Which lines below contain "took"? Pull them out.

::: Supplied data :::

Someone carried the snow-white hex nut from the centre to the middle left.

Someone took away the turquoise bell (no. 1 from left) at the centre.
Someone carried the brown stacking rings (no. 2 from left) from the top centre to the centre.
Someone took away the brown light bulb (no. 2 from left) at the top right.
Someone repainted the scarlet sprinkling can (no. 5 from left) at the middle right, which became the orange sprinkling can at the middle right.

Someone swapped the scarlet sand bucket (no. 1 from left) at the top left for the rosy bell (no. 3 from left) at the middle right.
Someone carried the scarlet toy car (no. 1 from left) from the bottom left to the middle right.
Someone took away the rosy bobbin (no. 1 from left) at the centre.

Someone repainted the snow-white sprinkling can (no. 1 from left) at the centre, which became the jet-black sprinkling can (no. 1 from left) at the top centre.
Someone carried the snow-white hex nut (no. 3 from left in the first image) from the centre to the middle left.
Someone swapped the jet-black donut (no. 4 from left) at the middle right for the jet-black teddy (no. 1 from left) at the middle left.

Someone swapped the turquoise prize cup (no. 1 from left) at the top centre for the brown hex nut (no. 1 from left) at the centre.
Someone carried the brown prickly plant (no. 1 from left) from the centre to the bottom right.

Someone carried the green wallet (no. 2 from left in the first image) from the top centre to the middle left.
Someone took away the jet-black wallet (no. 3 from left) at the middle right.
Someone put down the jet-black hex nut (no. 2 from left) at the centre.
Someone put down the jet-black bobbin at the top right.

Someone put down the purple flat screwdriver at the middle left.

:::

*Response below*.
Someone took away the turquoise bell (no. 1 from left) at the centre.
Someone took away the brown light bulb (no. 2 from left) at the top right.
Someone took away the rosy bobbin (no. 1 from left) at the centre.
Someone took away the jet-black wallet (no. 3 from left) at the middle right.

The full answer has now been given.